Identify and pull out each line of the entries in which "none" occurs.
START ENTRIES SUPPLIED
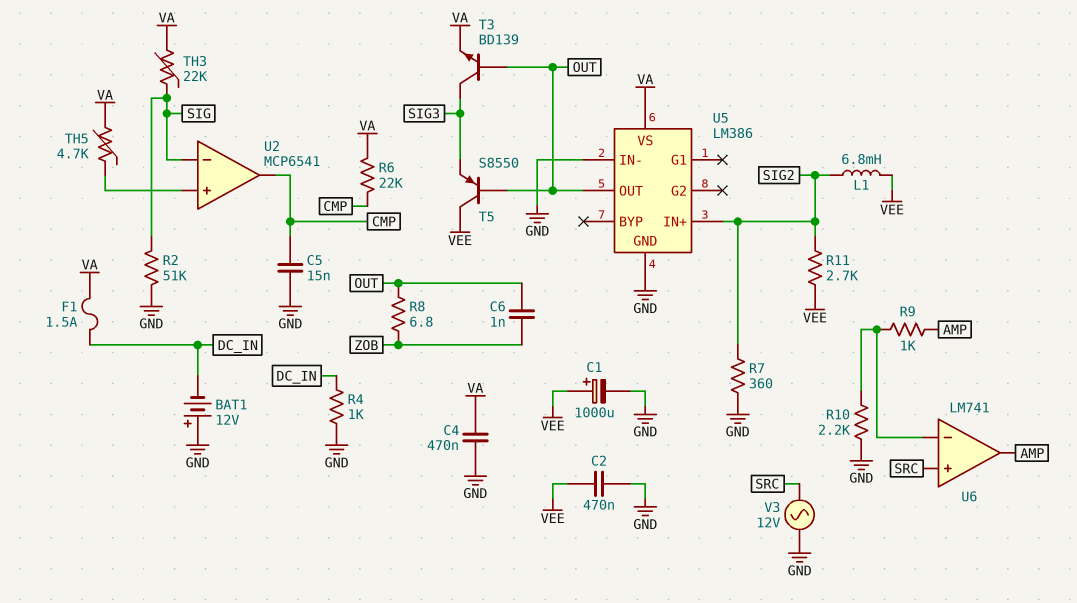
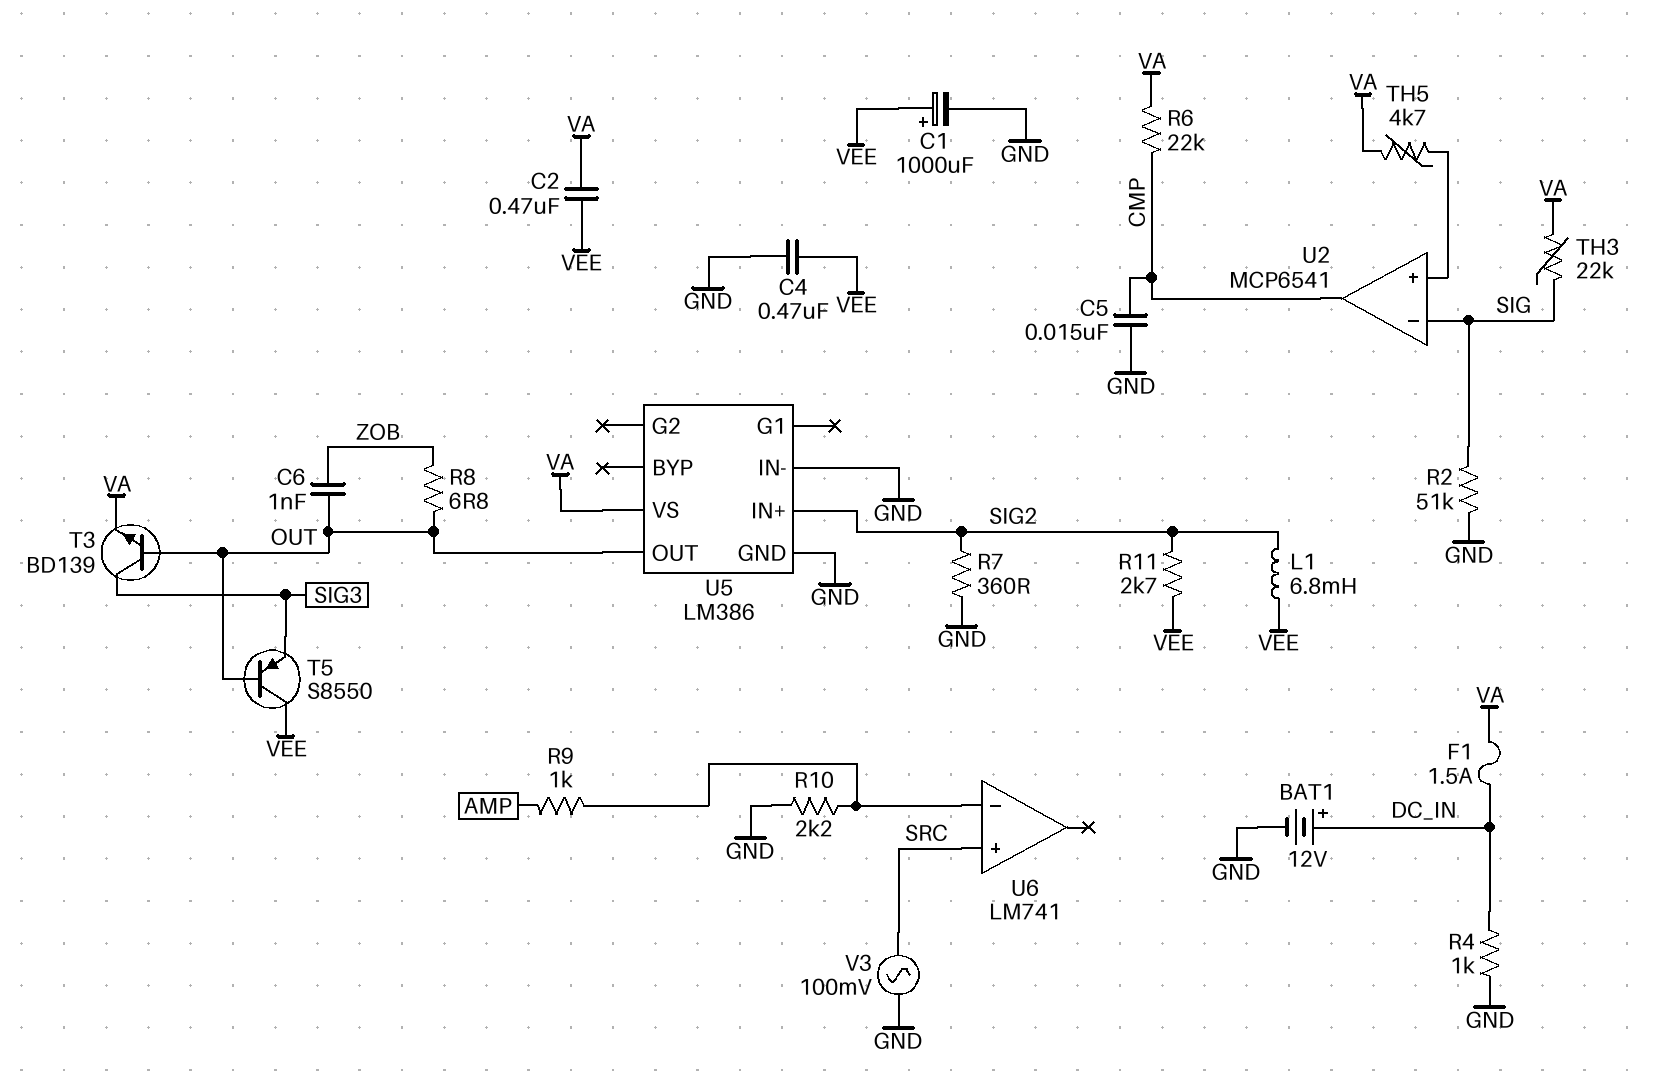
BAT1: 12V (plus GND, minus DC_IN) -> 12V (plus DC_IN, minus GND)
C2: 470nF (GND, VEE) -> 470nF (VA, VEE)
C4: 470nF (GND, VA) -> 470nF (GND, VEE)
U6 pin out: AMP -> none
V3: AC 12V (GND, SRC) -> AC 100mV (GND, SRC)

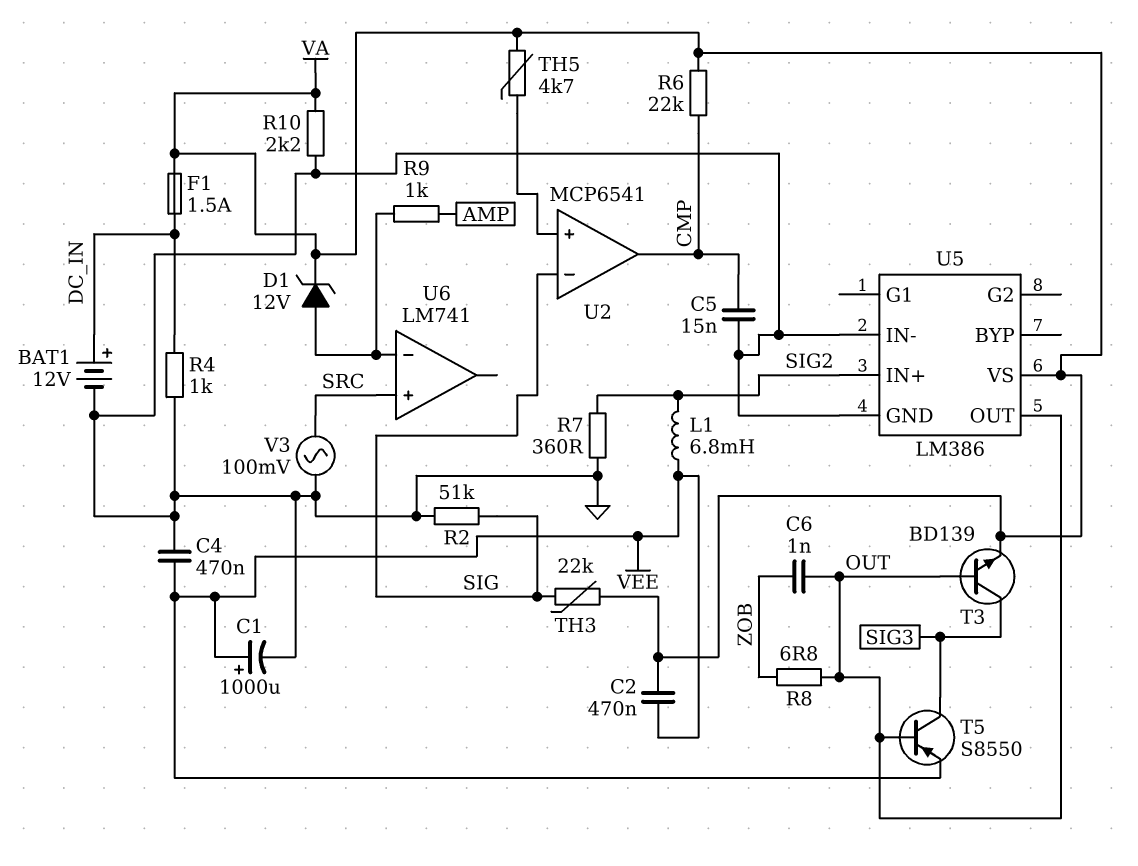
D1: none -> zener 12V (A U6/in-, K VA)
R10: 2.2k (GND, U6/in-) -> 2.2k (GND, VA)
R11: 2.7k (SIG2, VEE) -> none
T5: PNP S8550 (B OUT, C VEE, E SIG3) -> PNP S8550 (B OUT, C SIG3, E VEE)

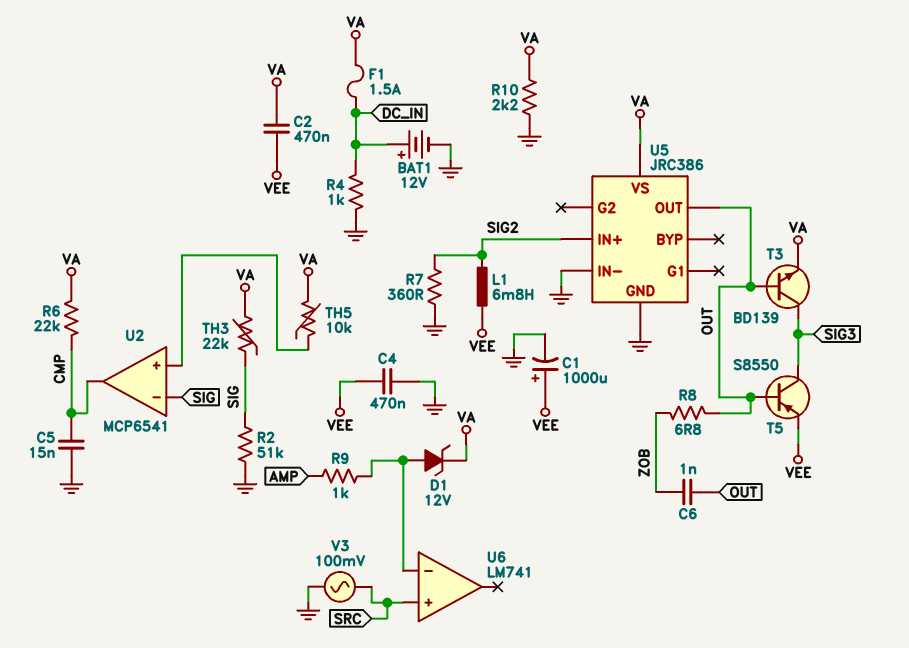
TH5: 4.7k (U2/in+, VA) -> 10k (U2/in+, VA)
U5: LM386 -> JRC386

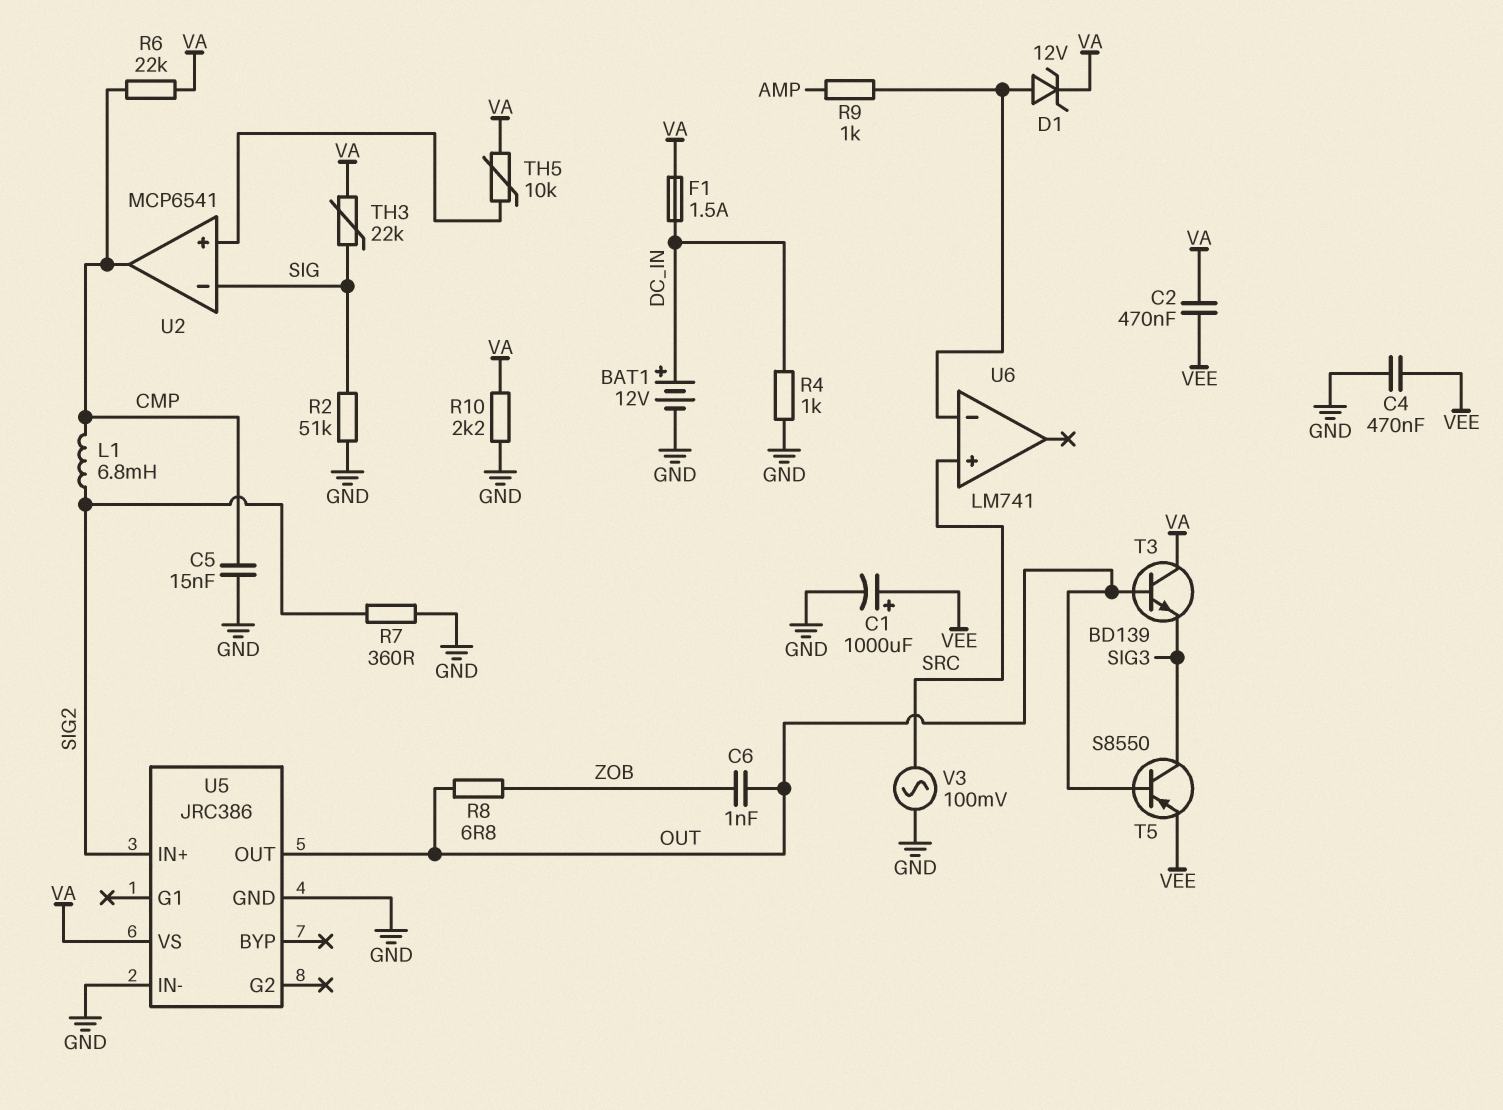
L1: 6.8mH (SIG2, VEE) -> 6.8mH (CMP, SIG2)
T3: NPN BD139 (B OUT, C SIG3, E VA) -> NPN BD139 (B OUT, C VA, E SIG3)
END ENTRIES SUPPLIED
▶ _OUTPUT_:
U6 pin out: AMP -> none
D1: none -> zener 12V (A U6/in-, K VA)
R11: 2.7k (SIG2, VEE) -> none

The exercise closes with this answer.